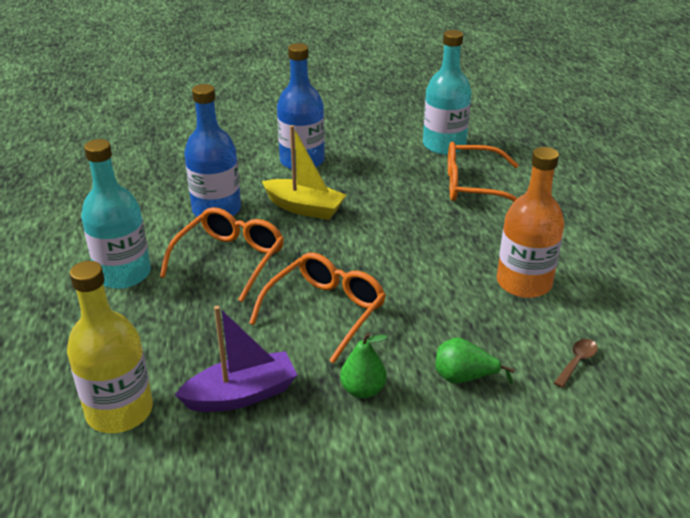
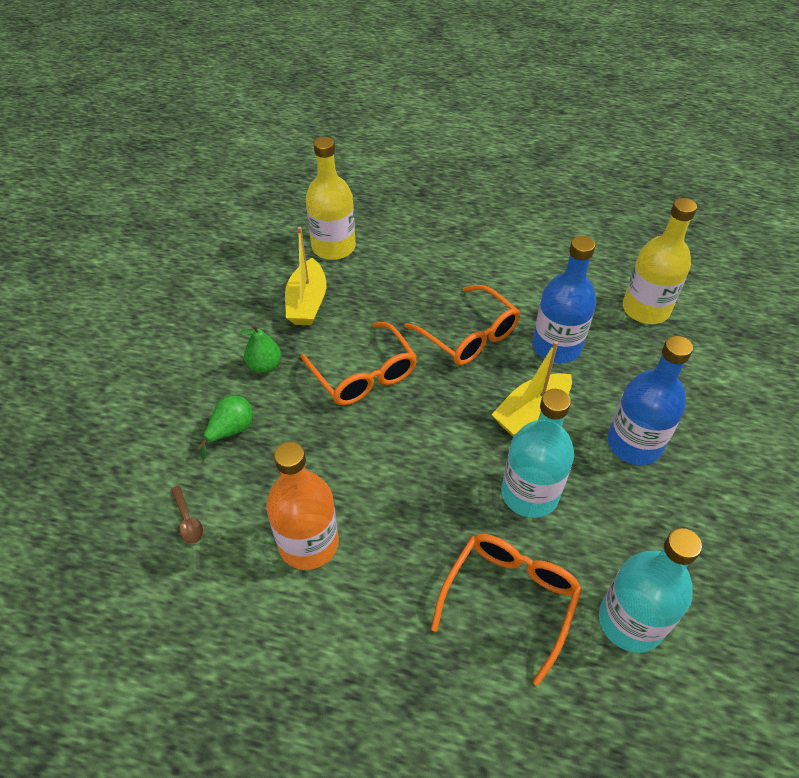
camera: 115 degrees right, 15 degrees up
(123, 274) = (482, 271): turquoise bottle -> turquoise bottle (529, 494)
(142, 175) = (645, 309): none -> yellow bottle
(241, 394) = (307, 303): purple boat -> yellow boat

+---+

_Goal of the exercise_.
Return the material word for word. Pictures are not part of the copy.

_Your response_.
camera: 115 degrees right, 15 degrees up
(123, 274) = (482, 271): turquoise bottle -> turquoise bottle (529, 494)
(142, 175) = (645, 309): none -> yellow bottle
(241, 394) = (307, 303): purple boat -> yellow boat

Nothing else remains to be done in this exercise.